(Structured diff data)
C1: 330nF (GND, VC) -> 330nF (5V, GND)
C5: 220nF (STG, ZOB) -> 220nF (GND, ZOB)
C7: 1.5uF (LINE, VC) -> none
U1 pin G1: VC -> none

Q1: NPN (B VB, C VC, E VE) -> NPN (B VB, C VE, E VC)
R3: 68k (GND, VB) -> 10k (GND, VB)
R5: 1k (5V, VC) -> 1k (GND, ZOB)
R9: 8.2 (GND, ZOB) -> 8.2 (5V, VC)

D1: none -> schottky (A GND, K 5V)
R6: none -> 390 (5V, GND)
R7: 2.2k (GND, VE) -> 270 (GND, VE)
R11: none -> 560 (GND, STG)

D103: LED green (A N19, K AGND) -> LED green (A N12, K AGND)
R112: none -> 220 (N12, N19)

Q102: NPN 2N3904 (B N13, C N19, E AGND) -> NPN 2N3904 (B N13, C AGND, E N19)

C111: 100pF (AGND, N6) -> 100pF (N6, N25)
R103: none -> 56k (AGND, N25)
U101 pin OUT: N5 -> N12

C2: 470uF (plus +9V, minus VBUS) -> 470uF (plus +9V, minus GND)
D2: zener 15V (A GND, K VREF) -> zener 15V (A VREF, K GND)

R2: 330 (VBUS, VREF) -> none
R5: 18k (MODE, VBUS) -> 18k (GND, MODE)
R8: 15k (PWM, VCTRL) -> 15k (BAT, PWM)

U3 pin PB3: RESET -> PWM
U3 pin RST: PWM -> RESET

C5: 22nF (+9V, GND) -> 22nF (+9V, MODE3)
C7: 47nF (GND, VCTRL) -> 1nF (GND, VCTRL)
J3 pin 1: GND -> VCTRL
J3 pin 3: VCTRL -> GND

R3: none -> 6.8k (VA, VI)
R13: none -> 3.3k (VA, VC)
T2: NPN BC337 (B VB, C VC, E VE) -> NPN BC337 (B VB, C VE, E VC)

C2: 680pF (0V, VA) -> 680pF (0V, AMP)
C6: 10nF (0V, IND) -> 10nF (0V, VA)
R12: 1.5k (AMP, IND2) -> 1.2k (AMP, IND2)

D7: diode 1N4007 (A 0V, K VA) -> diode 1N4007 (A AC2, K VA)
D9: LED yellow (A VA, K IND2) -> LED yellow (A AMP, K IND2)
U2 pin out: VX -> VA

**Aim of the exercise:** Write the entries out once more, exactly as they were given.

**Result of this task:**
C1: 330nF (GND, VC) -> 330nF (5V, GND)
C5: 220nF (STG, ZOB) -> 220nF (GND, ZOB)
C7: 1.5uF (LINE, VC) -> none
U1 pin G1: VC -> none

Q1: NPN (B VB, C VC, E VE) -> NPN (B VB, C VE, E VC)
R3: 68k (GND, VB) -> 10k (GND, VB)
R5: 1k (5V, VC) -> 1k (GND, ZOB)
R9: 8.2 (GND, ZOB) -> 8.2 (5V, VC)

D1: none -> schottky (A GND, K 5V)
R6: none -> 390 (5V, GND)
R7: 2.2k (GND, VE) -> 270 (GND, VE)
R11: none -> 560 (GND, STG)

D103: LED green (A N19, K AGND) -> LED green (A N12, K AGND)
R112: none -> 220 (N12, N19)

Q102: NPN 2N3904 (B N13, C N19, E AGND) -> NPN 2N3904 (B N13, C AGND, E N19)

C111: 100pF (AGND, N6) -> 100pF (N6, N25)
R103: none -> 56k (AGND, N25)
U101 pin OUT: N5 -> N12

C2: 470uF (plus +9V, minus VBUS) -> 470uF (plus +9V, minus GND)
D2: zener 15V (A GND, K VREF) -> zener 15V (A VREF, K GND)

R2: 330 (VBUS, VREF) -> none
R5: 18k (MODE, VBUS) -> 18k (GND, MODE)
R8: 15k (PWM, VCTRL) -> 15k (BAT, PWM)

U3 pin PB3: RESET -> PWM
U3 pin RST: PWM -> RESET

C5: 22nF (+9V, GND) -> 22nF (+9V, MODE3)
C7: 47nF (GND, VCTRL) -> 1nF (GND, VCTRL)
J3 pin 1: GND -> VCTRL
J3 pin 3: VCTRL -> GND

R3: none -> 6.8k (VA, VI)
R13: none -> 3.3k (VA, VC)
T2: NPN BC337 (B VB, C VC, E VE) -> NPN BC337 (B VB, C VE, E VC)

C2: 680pF (0V, VA) -> 680pF (0V, AMP)
C6: 10nF (0V, IND) -> 10nF (0V, VA)
R12: 1.5k (AMP, IND2) -> 1.2k (AMP, IND2)

D7: diode 1N4007 (A 0V, K VA) -> diode 1N4007 (A AC2, K VA)
D9: LED yellow (A VA, K IND2) -> LED yellow (A AMP, K IND2)
U2 pin out: VX -> VA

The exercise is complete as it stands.